Convert the items below into a numbered list that skips blank lines and leaves out the pictures.
________________
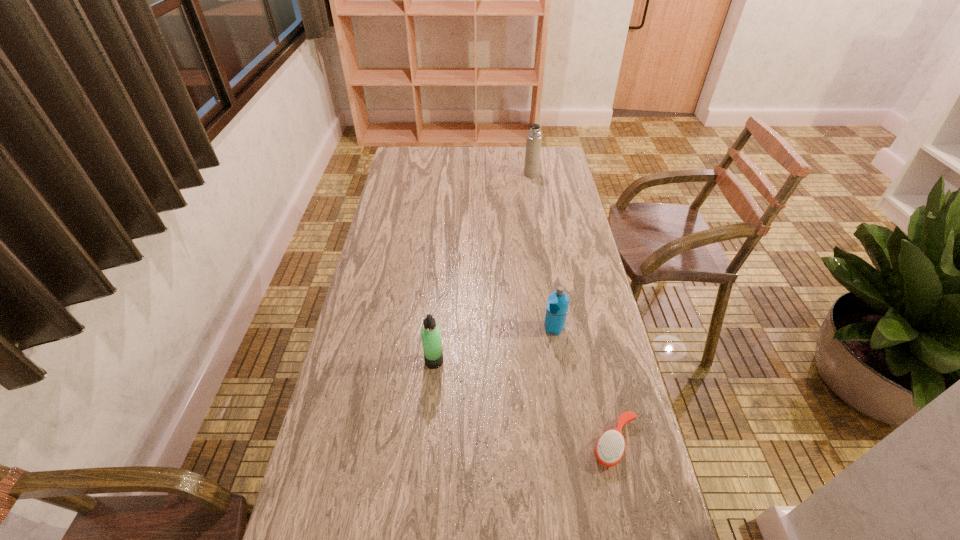
The image size is (960, 540). Identify the location of blank area located on the left of the nearest object. (462, 442).

Image resolution: width=960 pixels, height=540 pixels. I want to click on object that is at the far edge, so (x=534, y=138).

Locate an element on the screen. The width and height of the screenshot is (960, 540). hairbrush present at the right edge is located at coordinates (610, 447).

I want to click on object present at the far right corner, so click(534, 138).

In the image, there is a desktop. Where is `vacant space at the far edge`? This screenshot has height=540, width=960. vacant space at the far edge is located at coordinates (524, 156).

Identify the location of free space at the left edge. (371, 267).

Locate an element on the screen. The width and height of the screenshot is (960, 540). vacant space at the right edge is located at coordinates (567, 232).

The image size is (960, 540). I want to click on vacant point located between the leftmost object and the hairbrush, so click(525, 402).

Where is `free space that is in between the second nearest object and the tallest thermos bottle`? The image size is (960, 540). free space that is in between the second nearest object and the tallest thermos bottle is located at coordinates (483, 267).

Where is `empty space between the farthest object and the second farthest object`? The height and width of the screenshot is (540, 960). empty space between the farthest object and the second farthest object is located at coordinates (542, 251).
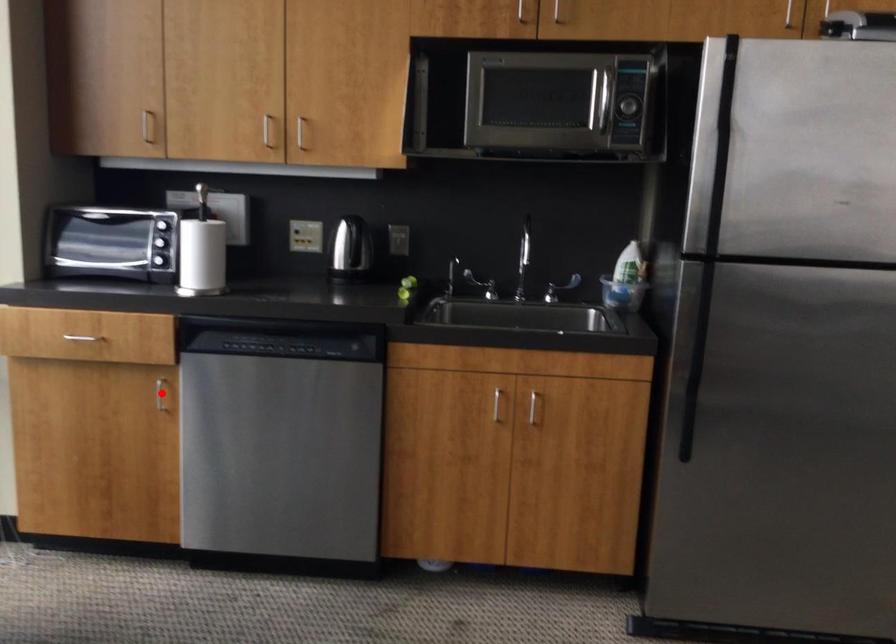
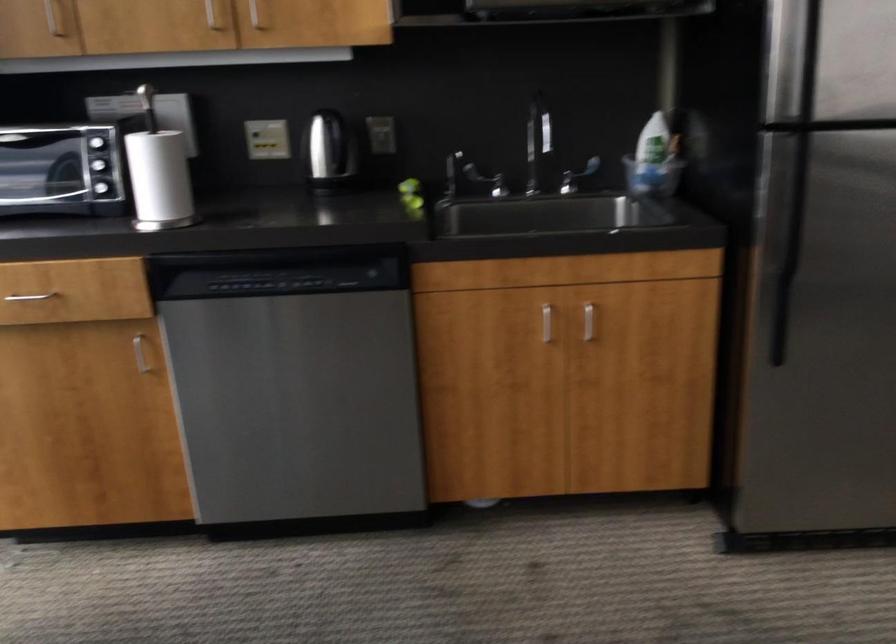
Locate, in the second image, the point that corresponds to the highlighted location in the first image.

(140, 354)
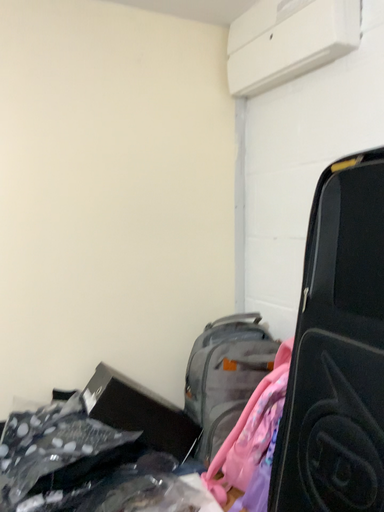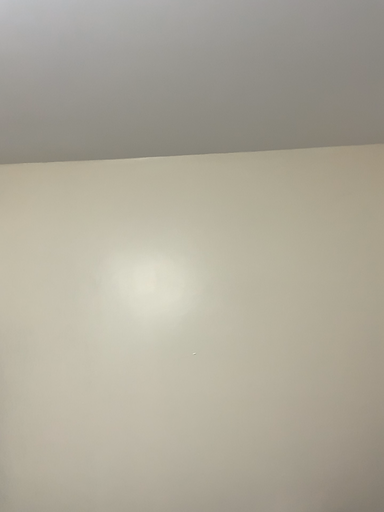
Question: How did the camera likely rotate when shooting the video?

Choices:
 (A) rotated left
 (B) rotated right

Answer: (A)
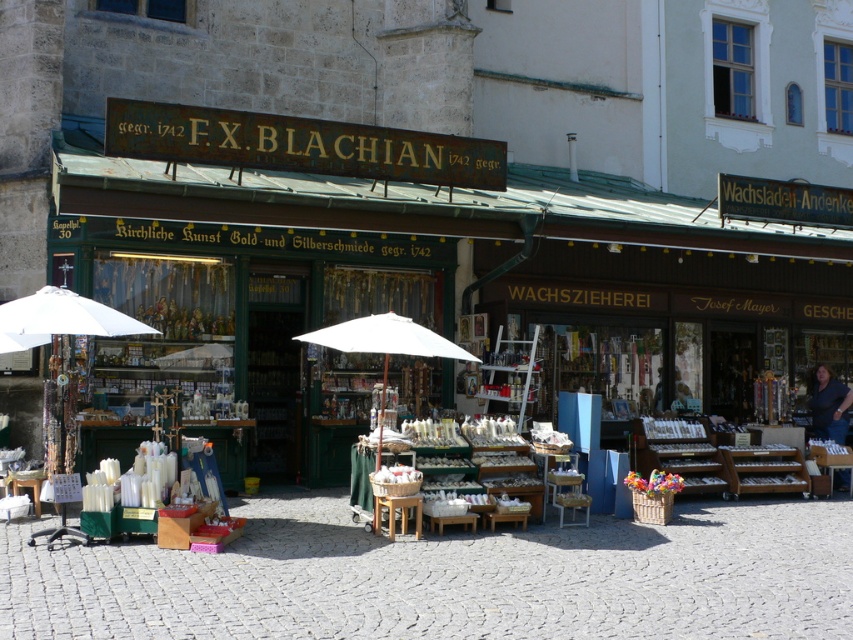
You are a customer standing in front of the historic shop F.X. Blachian. You notice a white fabric umbrella at left and a blue fabric vendor at center. Which object is smaller in size?

The white fabric umbrella at left is smaller in size compared to the blue fabric vendor at center.

You are a tourist standing in front of the historic shop and see the white fabric umbrella at left and the blue fabric vendor at center. Which object is positioned more to the left side of the scene?

The white fabric umbrella at left is positioned more to the left side of the scene than the blue fabric vendor at center.

You are a customer standing in front of the historic shop and see the white fabric umbrella at left and the blue fabric vendor at center. Which object is closer to you?

The white fabric umbrella at left is closer to you because it is in front of the blue fabric vendor at center.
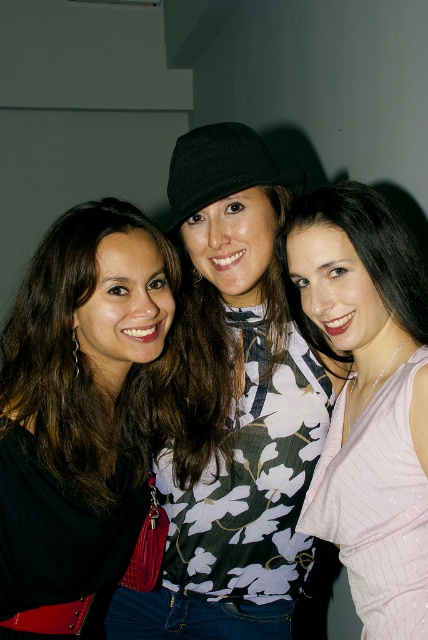
Between point (219, 540) and point (382, 586), which one is positioned in front?

Point (382, 586) is in front.

Between point (107, 611) and point (365, 560), which one is positioned behind?

The point (107, 611) is behind.

This screenshot has height=640, width=428. Find the location of `floral-patterned blouse at center`. floral-patterned blouse at center is located at coordinates (234, 408).

Can you confirm if floral-patterned blouse at center is thinner than black leather purse at left?

No.

Who is taller, floral-patterned blouse at center or black leather purse at left?

floral-patterned blouse at center

The image size is (428, 640). In order to click on floral-patterned blouse at center in this screenshot , I will do (234, 408).

Can you confirm if black leather purse at left is bigger than pink ribbed tank top at center?

Yes, black leather purse at left is bigger than pink ribbed tank top at center.

Is black leather purse at left to the right of pink ribbed tank top at center from the viewer's perspective?

Incorrect, black leather purse at left is not on the right side of pink ribbed tank top at center.

Is point (55, 632) positioned behind point (419, 428)?

Yes.

The image size is (428, 640). In order to click on black leather purse at left in this screenshot , I will do `click(80, 404)`.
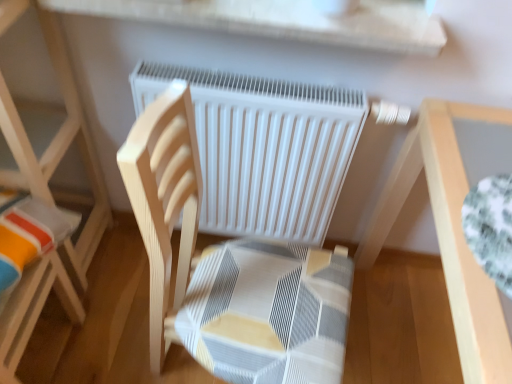
Question: Would you say light wood chair at left is to the left or to the right of wooden chair at center in the picture?

Choices:
 (A) left
 (B) right

Answer: (A)

Question: Considering the positions of light wood chair at left and wooden chair at center in the image, is light wood chair at left wider or thinner than wooden chair at center?

Choices:
 (A) thin
 (B) wide

Answer: (A)

Question: Which of these objects is positioned farthest from the white matte radiator at center?

Choices:
 (A) light wood table at right
 (B) wooden chair at center
 (C) light wood chair at left

Answer: (C)

Question: Which of these objects is positioned closest to the wooden chair at center?

Choices:
 (A) light wood table at right
 (B) light wood chair at left
 (C) white matte radiator at center

Answer: (C)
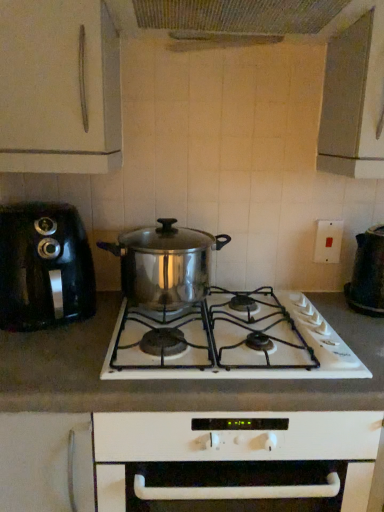
Question: Can you confirm if black plastic toaster at left, which ranks as the 2th kitchen appliance in right-to-left order, is taller than stainless steel pot at center?

Choices:
 (A) yes
 (B) no

Answer: (A)

Question: Are black plastic toaster at left, which ranks as the 2th kitchen appliance in right-to-left order, and stainless steel pot at center far apart?

Choices:
 (A) no
 (B) yes

Answer: (A)

Question: Is black plastic toaster at left, which ranks as the 2th kitchen appliance in right-to-left order, outside of stainless steel pot at center?

Choices:
 (A) no
 (B) yes

Answer: (B)

Question: From a real-world perspective, is black plastic toaster at left, acting as the 1th kitchen appliance starting from the left, positioned under stainless steel pot at center based on gravity?

Choices:
 (A) no
 (B) yes

Answer: (B)

Question: Is black plastic toaster at left, acting as the 1th kitchen appliance starting from the left, oriented towards stainless steel pot at center?

Choices:
 (A) yes
 (B) no

Answer: (B)

Question: From a real-world perspective, does black plastic toaster at left, acting as the 1th kitchen appliance starting from the left, stand above stainless steel pot at center?

Choices:
 (A) no
 (B) yes

Answer: (A)

Question: Can we say black plastic toaster at left, acting as the 1th kitchen appliance starting from the left, lies outside stainless steel pot at center?

Choices:
 (A) yes
 (B) no

Answer: (A)

Question: From the image's perspective, would you say black plastic toaster at left, acting as the 1th kitchen appliance starting from the left, is positioned over stainless steel pot at center?

Choices:
 (A) yes
 (B) no

Answer: (A)

Question: From a real-world perspective, is black plastic toaster at left, acting as the 1th kitchen appliance starting from the left, located beneath stainless steel pot at center?

Choices:
 (A) yes
 (B) no

Answer: (B)

Question: Is black plastic toaster at left, acting as the 1th kitchen appliance starting from the left, oriented away from stainless steel pot at center?

Choices:
 (A) no
 (B) yes

Answer: (A)

Question: Is black plastic toaster at left, which ranks as the 2th kitchen appliance in right-to-left order, shorter than stainless steel pot at center?

Choices:
 (A) yes
 (B) no

Answer: (B)

Question: Does black plastic toaster at left, which ranks as the 2th kitchen appliance in right-to-left order, appear on the right side of stainless steel pot at center?

Choices:
 (A) yes
 (B) no

Answer: (B)

Question: From a real-world perspective, is white matte countertop at center on stainless steel pot at center?

Choices:
 (A) no
 (B) yes

Answer: (A)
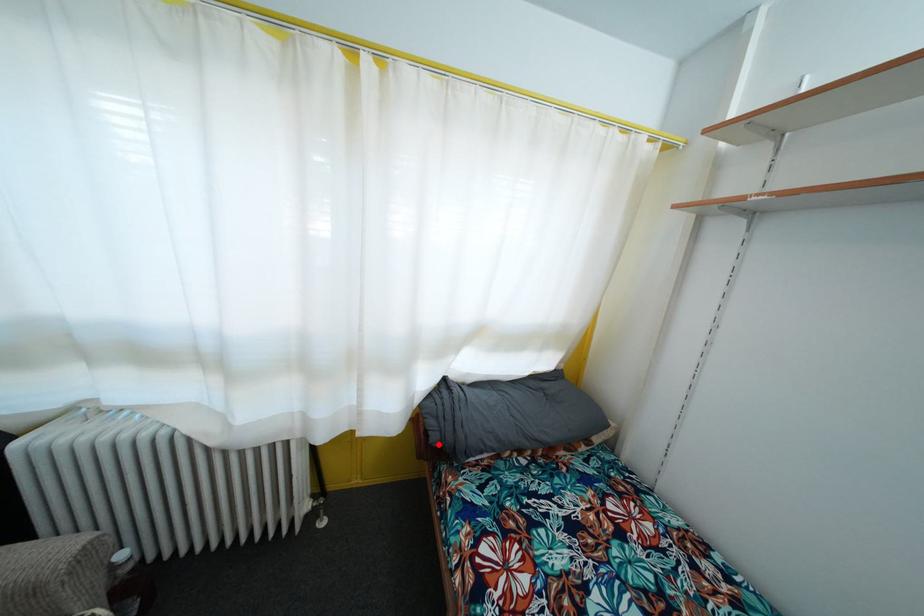
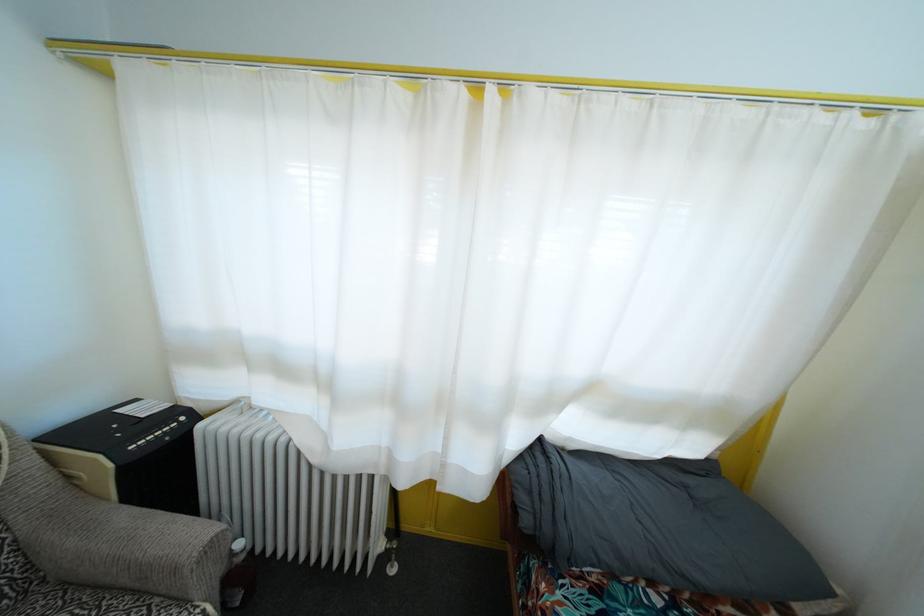
Question: I am providing you with two images of the same scene from different viewpoints. A red point is marked on the first image. Can you still see the location of the red point in image 2?

Choices:
 (A) Yes
 (B) No

Answer: (A)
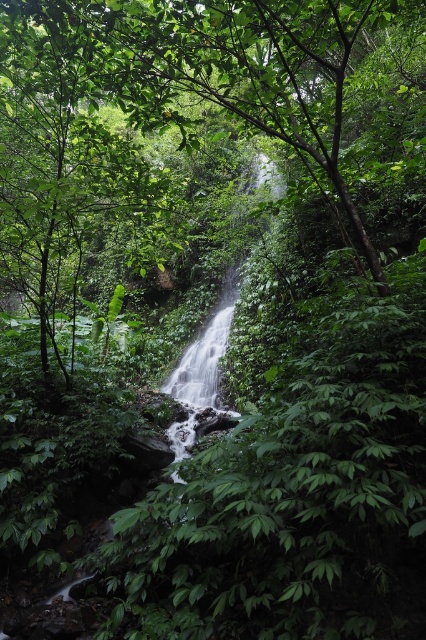
Question: Among these objects, which one is nearest to the camera?

Choices:
 (A) green leafy waterfall at center
 (B) green leafy tree at center

Answer: (B)

Question: Is green leafy tree at center above green leafy waterfall at center?

Choices:
 (A) no
 (B) yes

Answer: (B)

Question: Is green leafy tree at center closer to camera compared to green leafy waterfall at center?

Choices:
 (A) yes
 (B) no

Answer: (A)

Question: Can you confirm if green leafy tree at center is thinner than green leafy waterfall at center?

Choices:
 (A) no
 (B) yes

Answer: (A)

Question: Which object is closer to the camera taking this photo?

Choices:
 (A) green leafy tree at center
 (B) green leafy waterfall at center

Answer: (A)

Question: Which of the following is the closest to the observer?

Choices:
 (A) green leafy tree at center
 (B) green leafy waterfall at center

Answer: (A)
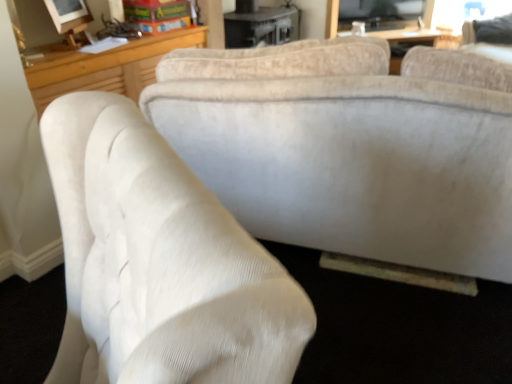
Describe the element at coordinates (159, 262) in the screenshot. This screenshot has height=384, width=512. I see `velvet white chair at center` at that location.

The image size is (512, 384). I want to click on velvet white chair at center, so click(x=159, y=262).

Where is `velvet white chair at center`? velvet white chair at center is located at coordinates (159, 262).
________________
§ **Your solution**:
1. The image size is (960, 540). Identify the location of blank area located on the left of the nearest object. (462, 442).
2. Image resolution: width=960 pixels, height=540 pixels. I want to click on object that is at the far edge, so (x=534, y=138).
3. Locate an element on the screen. The width and height of the screenshot is (960, 540). hairbrush present at the right edge is located at coordinates (610, 447).
4. I want to click on object present at the far right corner, so click(534, 138).
5. In the image, there is a desktop. Where is `vacant space at the far edge`? This screenshot has height=540, width=960. vacant space at the far edge is located at coordinates (524, 156).
6. Identify the location of free space at the left edge. (371, 267).
7. Locate an element on the screen. The width and height of the screenshot is (960, 540). vacant space at the right edge is located at coordinates (567, 232).
8. The image size is (960, 540). I want to click on vacant point located between the leftmost object and the hairbrush, so click(525, 402).
9. Where is `free space that is in between the second nearest object and the tallest thermos bottle`? The image size is (960, 540). free space that is in between the second nearest object and the tallest thermos bottle is located at coordinates (483, 267).
10. Where is `empty space between the farthest object and the second farthest object`? The height and width of the screenshot is (540, 960). empty space between the farthest object and the second farthest object is located at coordinates (542, 251).
11. Locate, in the second image, the point that corresponds to the highlighted location in the first image.
12. (140, 354)
13. Question: How did the camera likely rotate when shooting the video?
14. Choices:
15.  (A) rotated left
16.  (B) rotated right
17. Answer: (A)
18. You are a customer standing in front of the historic shop F.X. Blachian. You notice a white fabric umbrella at left and a blue fabric vendor at center. Which object is smaller in size?
19. The white fabric umbrella at left is smaller in size compared to the blue fabric vendor at center.
20. You are a tourist standing in front of the historic shop and see the white fabric umbrella at left and the blue fabric vendor at center. Which object is positioned more to the left side of the scene?
21. The white fabric umbrella at left is positioned more to the left side of the scene than the blue fabric vendor at center.
22. You are a customer standing in front of the historic shop and see the white fabric umbrella at left and the blue fabric vendor at center. Which object is closer to you?
23. The white fabric umbrella at left is closer to you because it is in front of the blue fabric vendor at center.
24. Between point (219, 540) and point (382, 586), which one is positioned in front?
25. Point (382, 586) is in front.
26. Between point (107, 611) and point (365, 560), which one is positioned behind?
27. The point (107, 611) is behind.
28. This screenshot has height=640, width=428. Find the location of `floral-patterned blouse at center`. floral-patterned blouse at center is located at coordinates (234, 408).
29. Can you confirm if floral-patterned blouse at center is thinner than black leather purse at left?
30. No.
31. Who is taller, floral-patterned blouse at center or black leather purse at left?
32. floral-patterned blouse at center
33. The image size is (428, 640). In order to click on floral-patterned blouse at center in this screenshot , I will do (234, 408).
34. Can you confirm if black leather purse at left is bigger than pink ribbed tank top at center?
35. Yes, black leather purse at left is bigger than pink ribbed tank top at center.
36. Is black leather purse at left to the right of pink ribbed tank top at center from the viewer's perspective?
37. Incorrect, black leather purse at left is not on the right side of pink ribbed tank top at center.
38. Is point (55, 632) positioned behind point (419, 428)?
39. Yes.
40. The image size is (428, 640). In order to click on black leather purse at left in this screenshot , I will do `click(80, 404)`.
41. Question: Would you say light wood chair at left is to the left or to the right of wooden chair at center in the picture?
42. Choices:
43.  (A) left
44.  (B) right
45. Answer: (A)
46. Question: Considering the positions of light wood chair at left and wooden chair at center in the image, is light wood chair at left wider or thinner than wooden chair at center?
47. Choices:
48.  (A) thin
49.  (B) wide
50. Answer: (A)
51. Question: Which of these objects is positioned farthest from the white matte radiator at center?
52. Choices:
53.  (A) light wood table at right
54.  (B) wooden chair at center
55.  (C) light wood chair at left
56. Answer: (C)
57. Question: Which of these objects is positioned closest to the wooden chair at center?
58. Choices:
59.  (A) light wood table at right
60.  (B) light wood chair at left
61.  (C) white matte radiator at center
62. Answer: (C)
63. Question: Can you confirm if black plastic toaster at left, which ranks as the 2th kitchen appliance in right-to-left order, is taller than stainless steel pot at center?
64. Choices:
65.  (A) yes
66.  (B) no
67. Answer: (A)
68. Question: Are black plastic toaster at left, which ranks as the 2th kitchen appliance in right-to-left order, and stainless steel pot at center far apart?
69. Choices:
70.  (A) no
71.  (B) yes
72. Answer: (A)
73. Question: Is black plastic toaster at left, which ranks as the 2th kitchen appliance in right-to-left order, outside of stainless steel pot at center?
74. Choices:
75.  (A) no
76.  (B) yes
77. Answer: (B)
78. Question: From a real-world perspective, is black plastic toaster at left, acting as the 1th kitchen appliance starting from the left, positioned under stainless steel pot at center based on gravity?
79. Choices:
80.  (A) no
81.  (B) yes
82. Answer: (B)
83. Question: Is black plastic toaster at left, acting as the 1th kitchen appliance starting from the left, oriented towards stainless steel pot at center?
84. Choices:
85.  (A) yes
86.  (B) no
87. Answer: (B)
88. Question: From a real-world perspective, does black plastic toaster at left, acting as the 1th kitchen appliance starting from the left, stand above stainless steel pot at center?
89. Choices:
90.  (A) no
91.  (B) yes
92. Answer: (A)
93. Question: Can we say black plastic toaster at left, acting as the 1th kitchen appliance starting from the left, lies outside stainless steel pot at center?
94. Choices:
95.  (A) yes
96.  (B) no
97. Answer: (A)
98. Question: From the image's perspective, would you say black plastic toaster at left, acting as the 1th kitchen appliance starting from the left, is positioned over stainless steel pot at center?
99. Choices:
100.  (A) yes
101.  (B) no
102. Answer: (A)
103. Question: From a real-world perspective, is black plastic toaster at left, acting as the 1th kitchen appliance starting from the left, located beneath stainless steel pot at center?
104. Choices:
105.  (A) yes
106.  (B) no
107. Answer: (B)
108. Question: Is black plastic toaster at left, acting as the 1th kitchen appliance starting from the left, oriented away from stainless steel pot at center?
109. Choices:
110.  (A) no
111.  (B) yes
112. Answer: (A)
113. Question: Is black plastic toaster at left, which ranks as the 2th kitchen appliance in right-to-left order, shorter than stainless steel pot at center?
114. Choices:
115.  (A) yes
116.  (B) no
117. Answer: (B)
118. Question: Does black plastic toaster at left, which ranks as the 2th kitchen appliance in right-to-left order, appear on the right side of stainless steel pot at center?
119. Choices:
120.  (A) yes
121.  (B) no
122. Answer: (B)
123. Question: From a real-world perspective, is white matte countertop at center on stainless steel pot at center?
124. Choices:
125.  (A) no
126.  (B) yes
127. Answer: (A)
128. Question: I am providing you with two images of the same scene from different viewpoints. A red point is marked on the first image. Can you still see the location of the red point in image 2?
129. Choices:
130.  (A) Yes
131.  (B) No
132. Answer: (A)
133. Question: Among these objects, which one is nearest to the camera?
134. Choices:
135.  (A) green leafy waterfall at center
136.  (B) green leafy tree at center
137. Answer: (B)
138. Question: Is green leafy tree at center above green leafy waterfall at center?
139. Choices:
140.  (A) no
141.  (B) yes
142. Answer: (B)
143. Question: Is green leafy tree at center closer to camera compared to green leafy waterfall at center?
144. Choices:
145.  (A) yes
146.  (B) no
147. Answer: (A)
148. Question: Can you confirm if green leafy tree at center is thinner than green leafy waterfall at center?
149. Choices:
150.  (A) no
151.  (B) yes
152. Answer: (A)
153. Question: Which object is closer to the camera taking this photo?
154. Choices:
155.  (A) green leafy tree at center
156.  (B) green leafy waterfall at center
157. Answer: (A)
158. Question: Which of the following is the closest to the observer?
159. Choices:
160.  (A) green leafy tree at center
161.  (B) green leafy waterfall at center
162. Answer: (A)
163. Describe the element at coordinates (159, 262) in the screenshot. This screenshot has height=384, width=512. I see `velvet white chair at center` at that location.
164. The image size is (512, 384). I want to click on velvet white chair at center, so click(x=159, y=262).
165. Where is `velvet white chair at center`? velvet white chair at center is located at coordinates (159, 262).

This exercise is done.